(Stored dataset items)

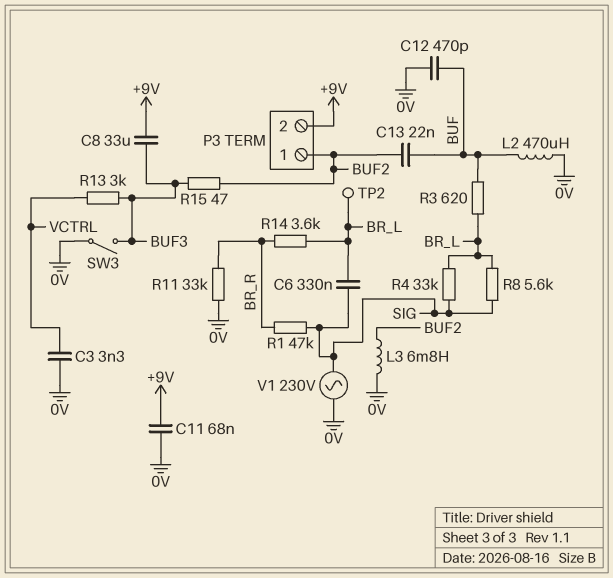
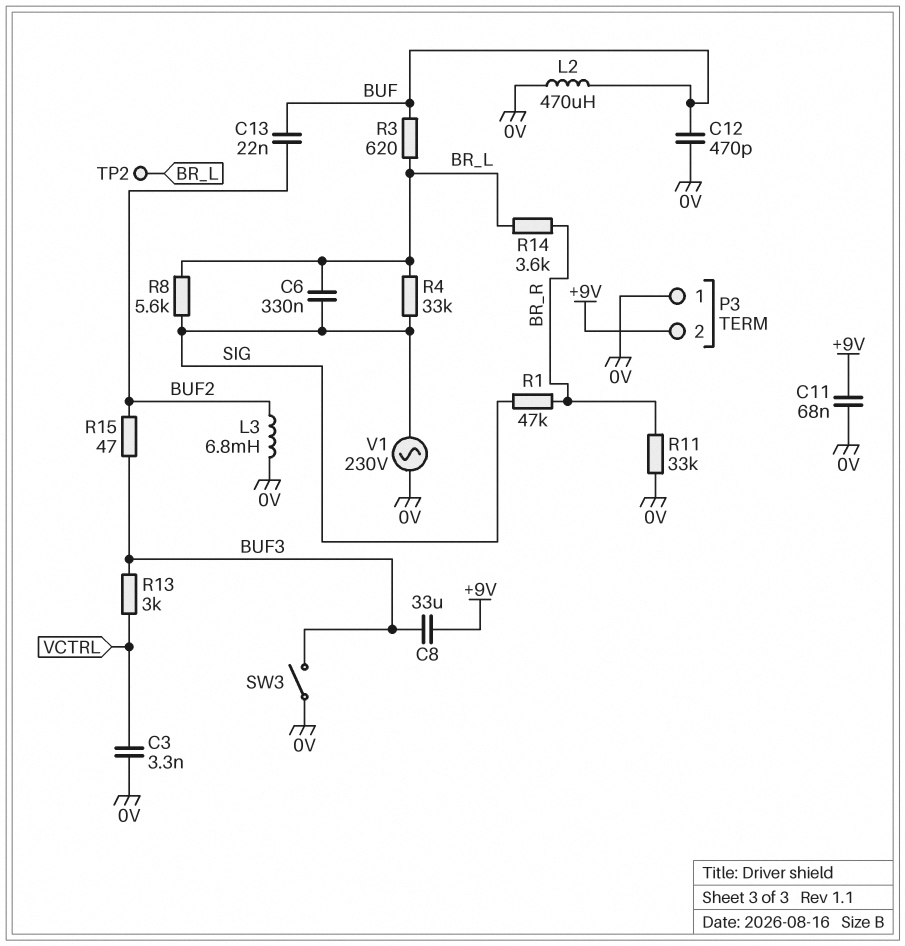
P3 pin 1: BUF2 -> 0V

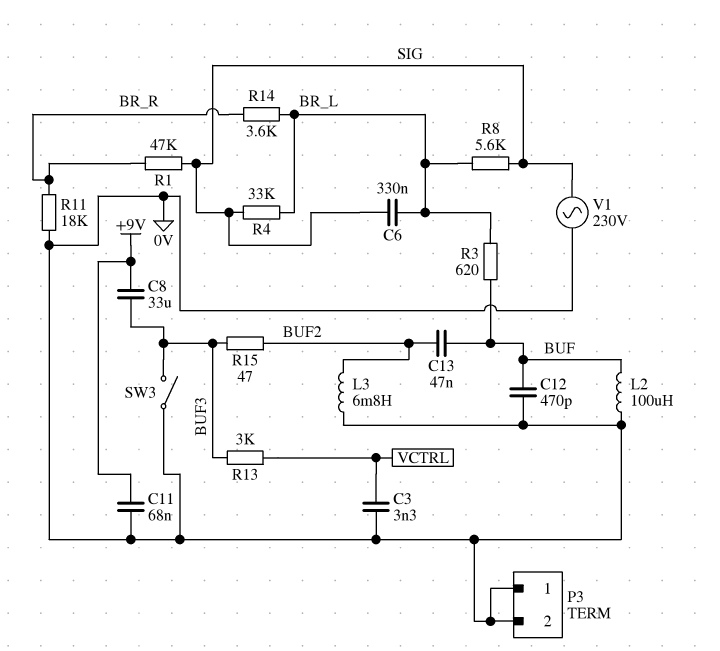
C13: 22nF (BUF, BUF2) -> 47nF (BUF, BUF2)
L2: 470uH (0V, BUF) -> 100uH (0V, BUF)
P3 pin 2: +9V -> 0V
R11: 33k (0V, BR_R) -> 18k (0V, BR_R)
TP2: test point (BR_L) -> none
--
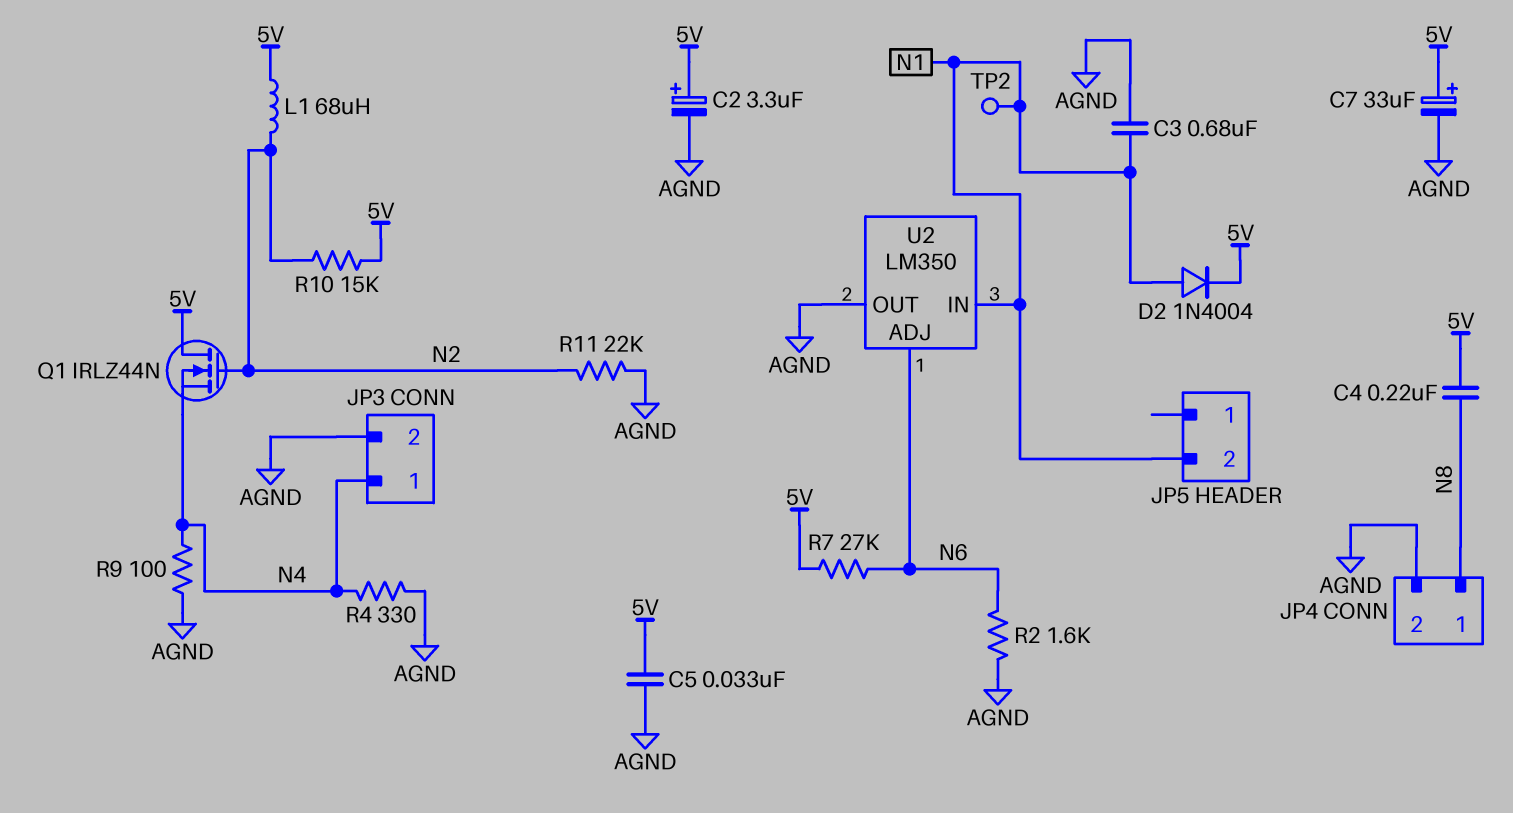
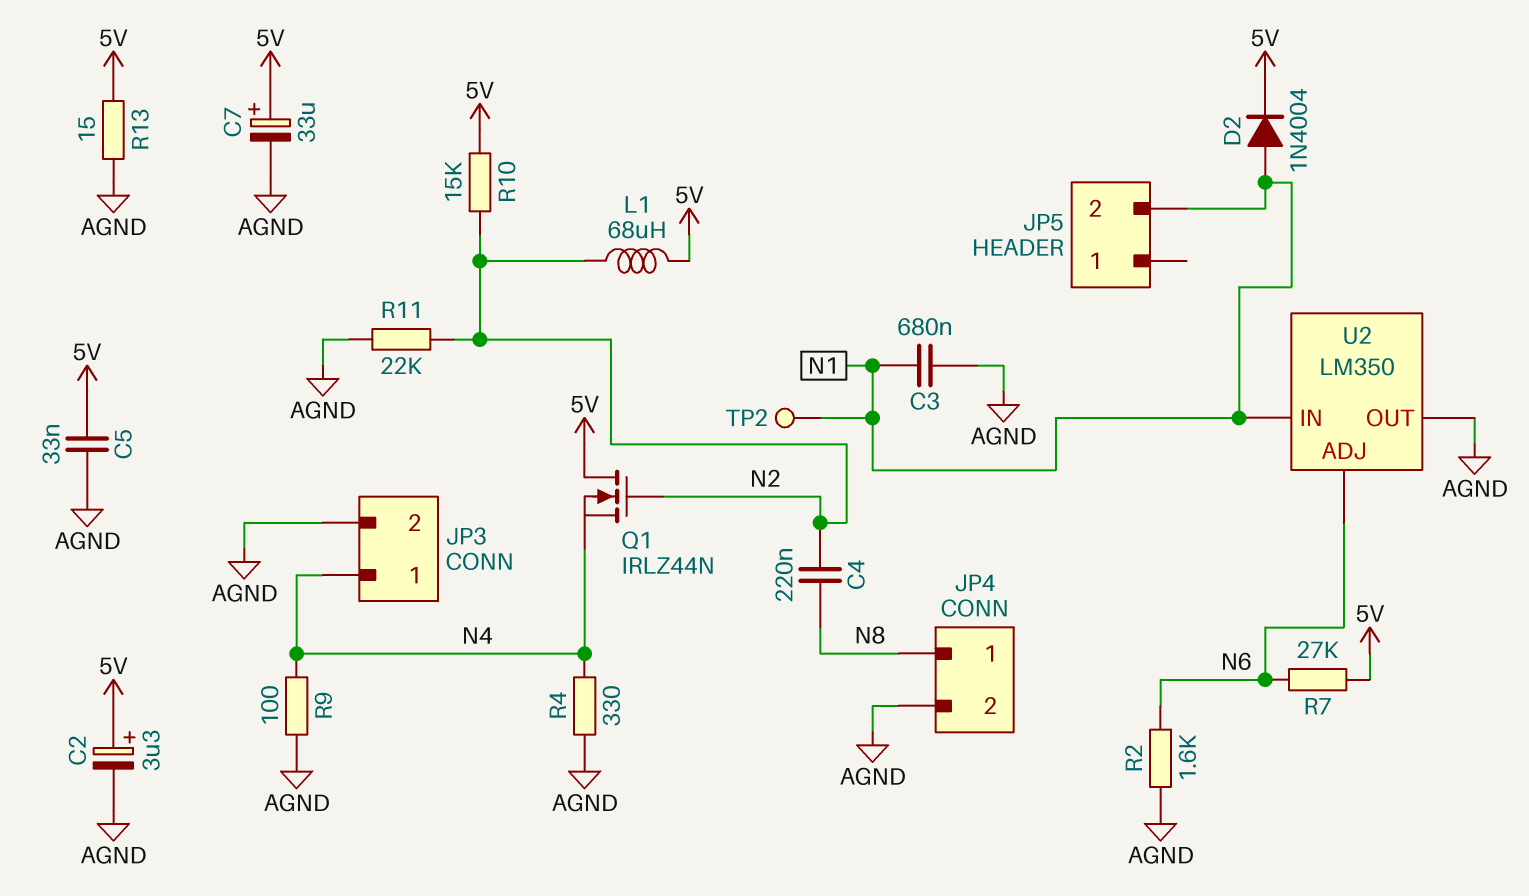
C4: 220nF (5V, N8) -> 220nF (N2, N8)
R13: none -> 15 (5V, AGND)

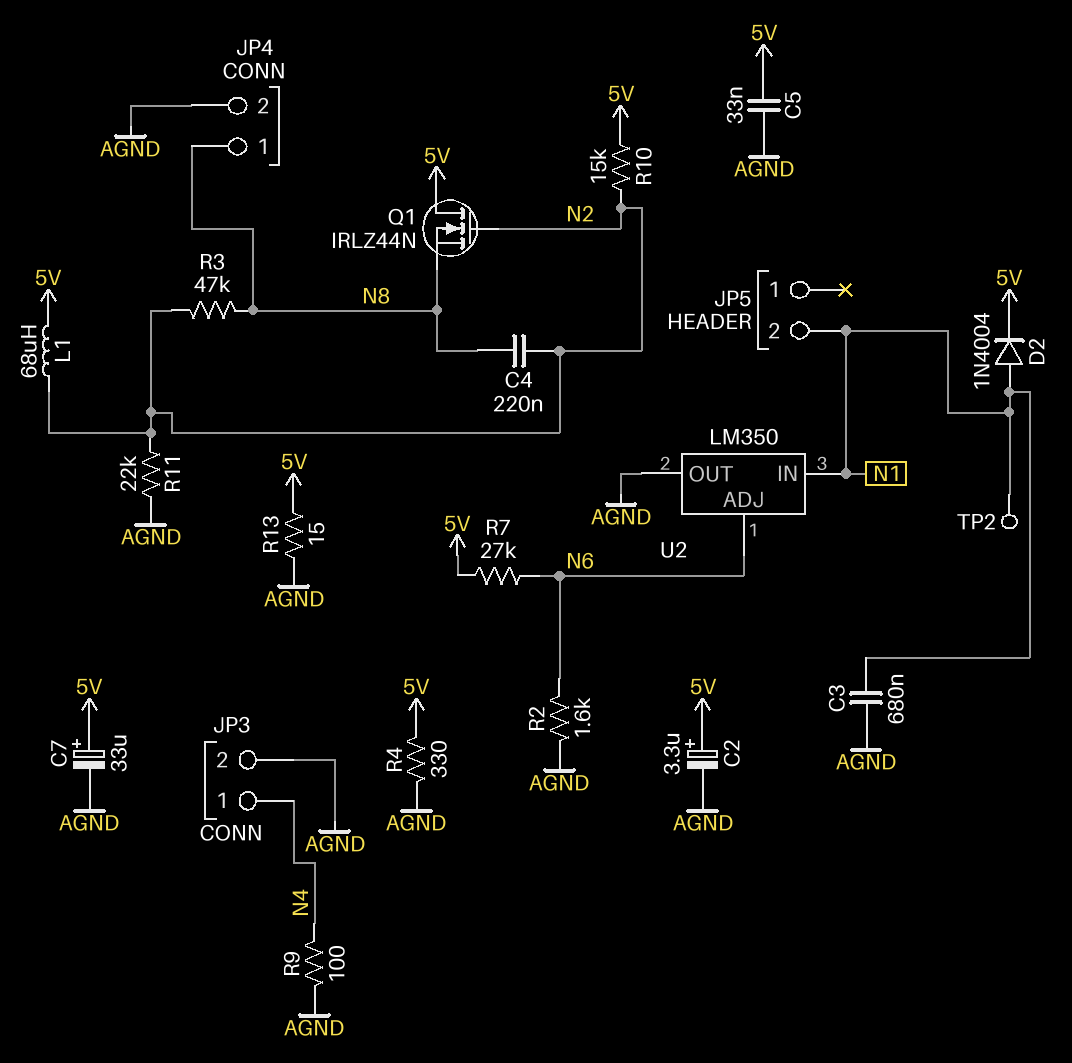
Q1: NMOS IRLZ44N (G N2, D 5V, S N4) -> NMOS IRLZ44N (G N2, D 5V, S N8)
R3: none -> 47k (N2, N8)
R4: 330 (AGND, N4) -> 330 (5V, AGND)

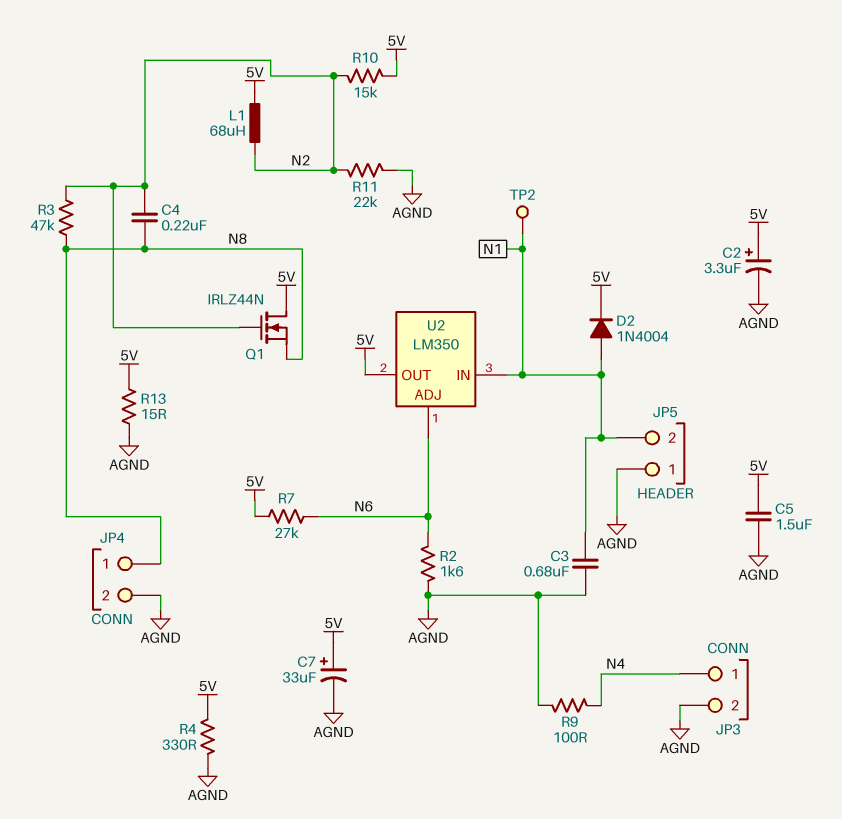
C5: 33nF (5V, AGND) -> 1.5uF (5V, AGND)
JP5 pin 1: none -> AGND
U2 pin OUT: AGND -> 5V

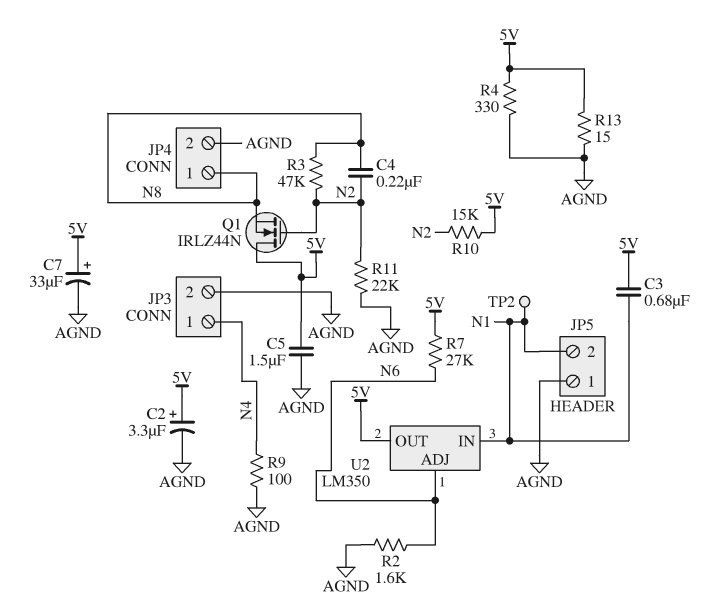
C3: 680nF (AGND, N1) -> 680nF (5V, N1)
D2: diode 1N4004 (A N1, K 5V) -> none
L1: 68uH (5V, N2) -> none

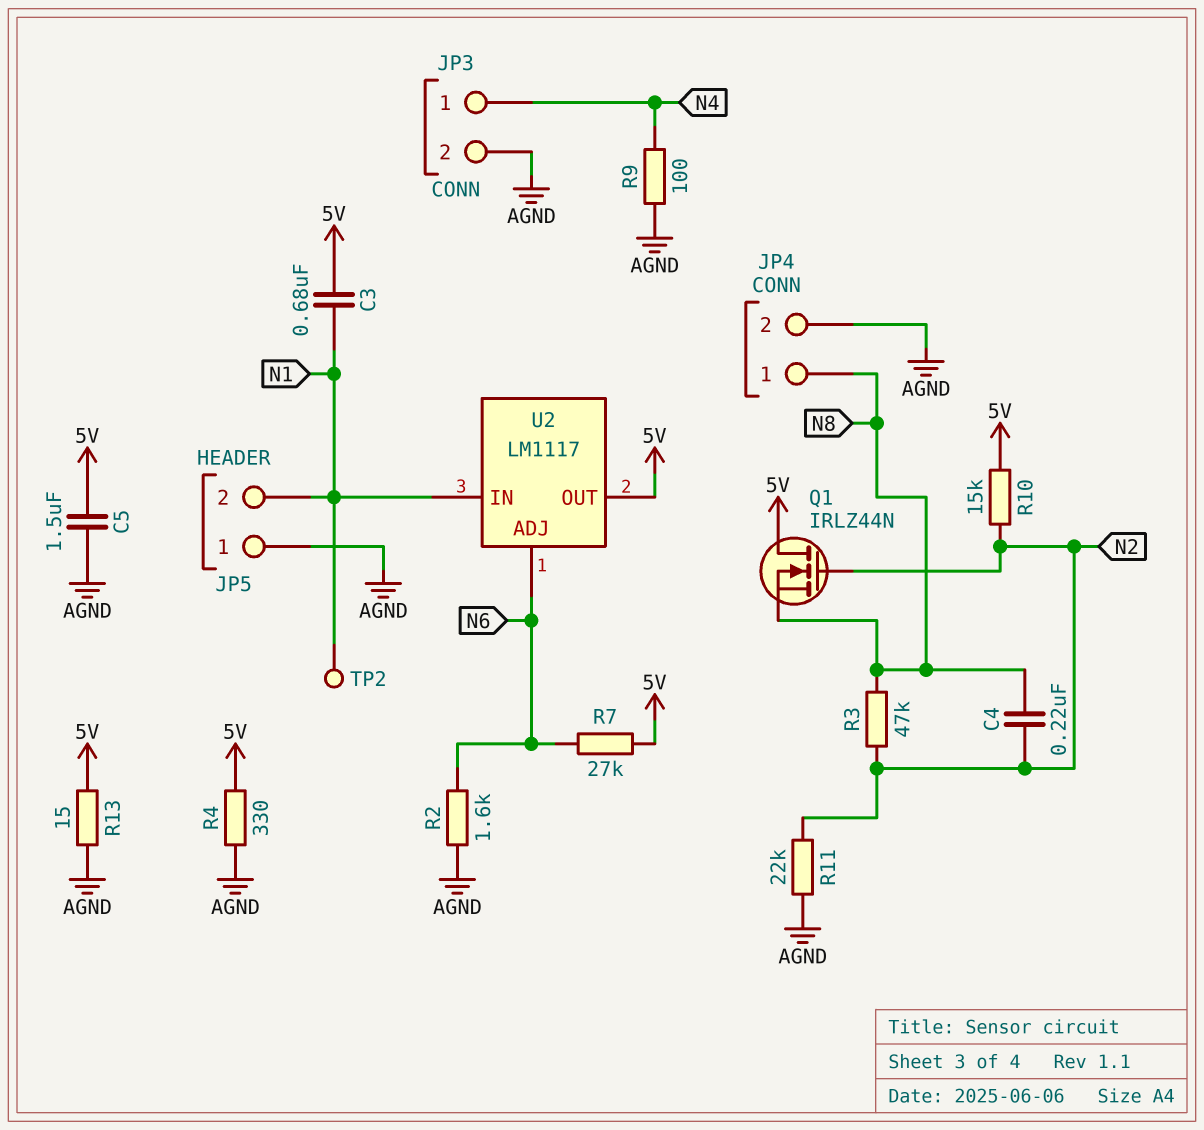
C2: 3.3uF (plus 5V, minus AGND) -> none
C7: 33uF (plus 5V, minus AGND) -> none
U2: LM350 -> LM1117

◆ **What you have to do**: Take the lines above from the one containing "P3 pin 2: +9V -> 0V" down to the one containing "TP2: test point (BR_L) -> none", and transcribe them exactly, both ends included.

◆ **Written reply**:
P3 pin 2: +9V -> 0V
R11: 33k (0V, BR_R) -> 18k (0V, BR_R)
TP2: test point (BR_L) -> none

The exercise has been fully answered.